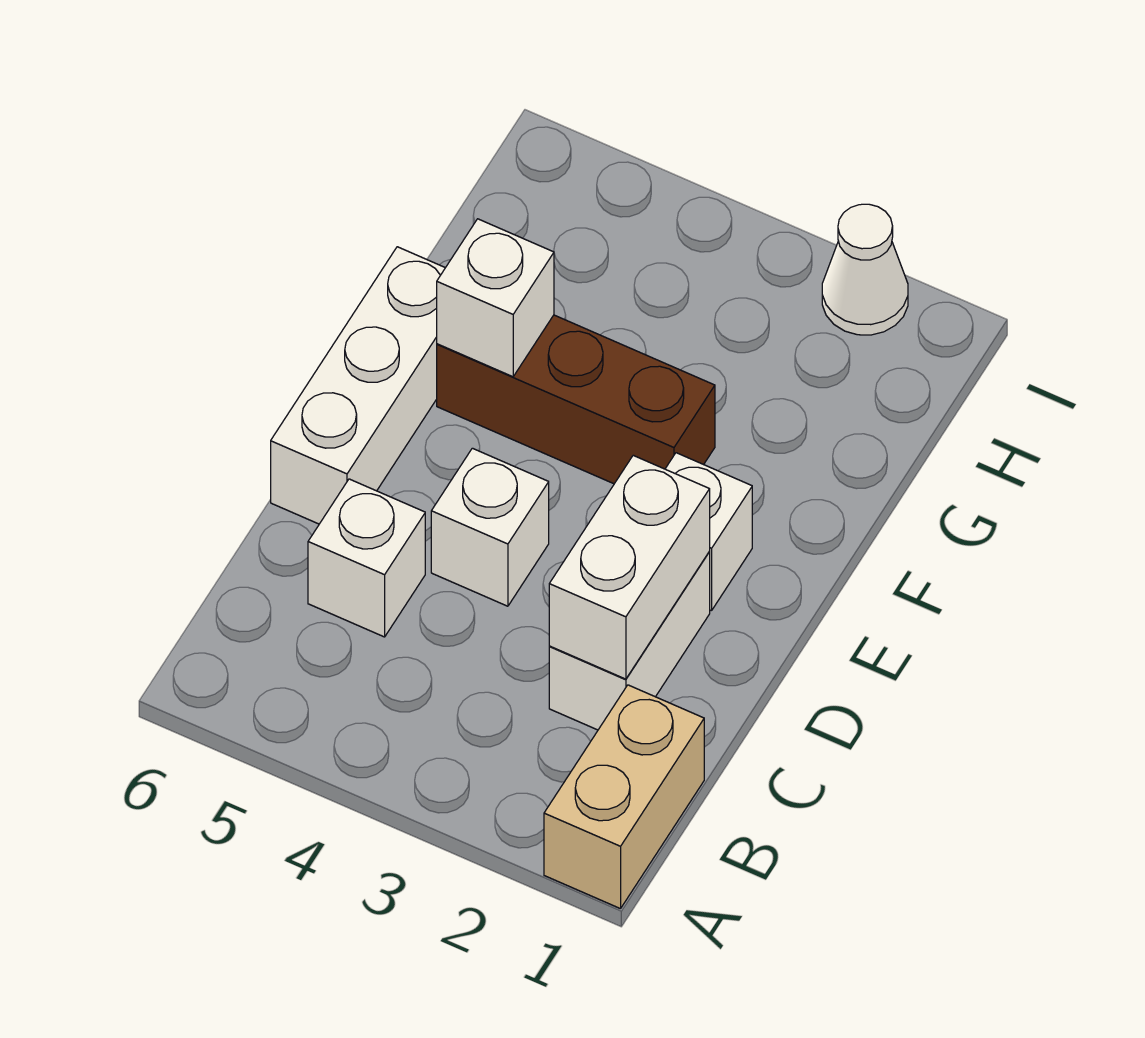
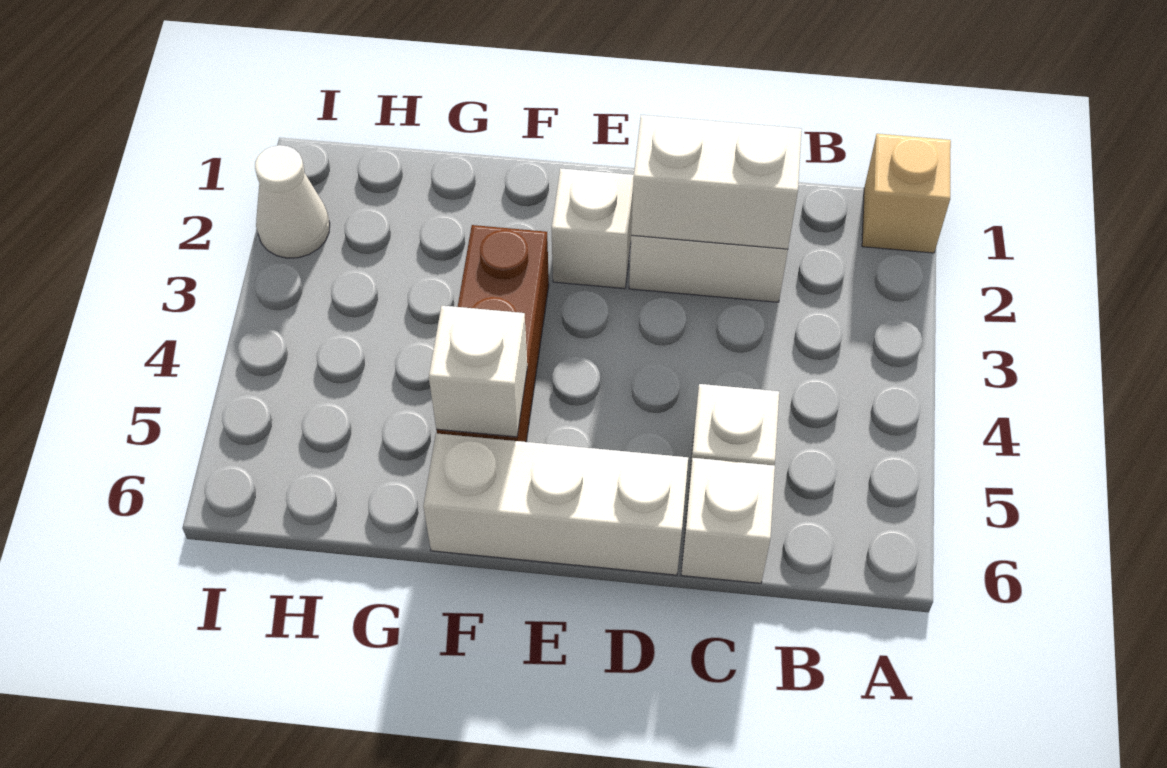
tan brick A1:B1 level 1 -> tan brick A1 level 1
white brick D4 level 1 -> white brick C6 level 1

...

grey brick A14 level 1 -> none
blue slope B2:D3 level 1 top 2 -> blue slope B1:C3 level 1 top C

• _TASK REQUIREMENTS_: Every line holding the string "brick" should be copied here, so please find those lines in the data.

• _RESULT OF THIS EXERCISE_:
tan brick A1:B1 level 1 -> tan brick A1 level 1
white brick D4 level 1 -> white brick C6 level 1
grey brick A14 level 1 -> none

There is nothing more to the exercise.